INSTRUCTIONS FOR THE TASK: The expected output is the line holding "red soap dispenser" plus every line after it through the end of the listing, copied exactly.

COLLECTED DATA:

"""

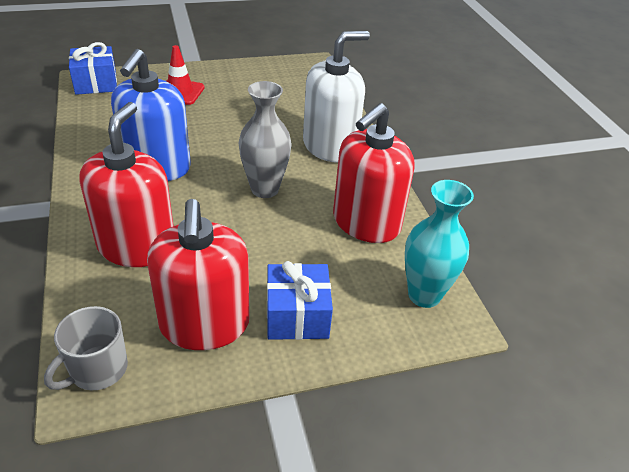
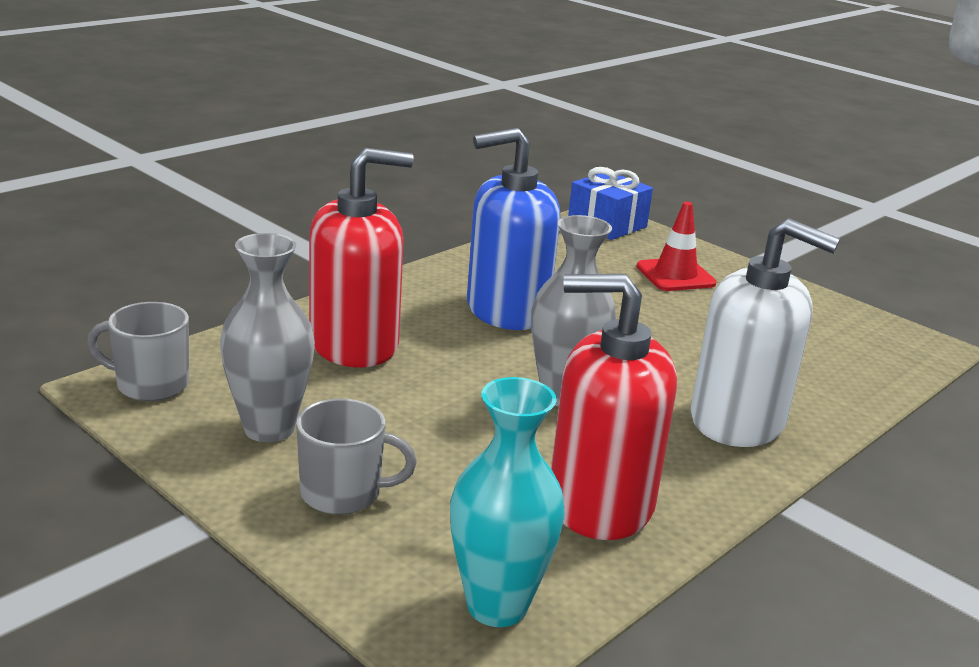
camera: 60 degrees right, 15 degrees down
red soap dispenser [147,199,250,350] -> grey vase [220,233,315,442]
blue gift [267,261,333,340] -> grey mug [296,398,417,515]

"""

ANSWER:
red soap dispenser [147,199,250,350] -> grey vase [220,233,315,442]
blue gift [267,261,333,340] -> grey mug [296,398,417,515]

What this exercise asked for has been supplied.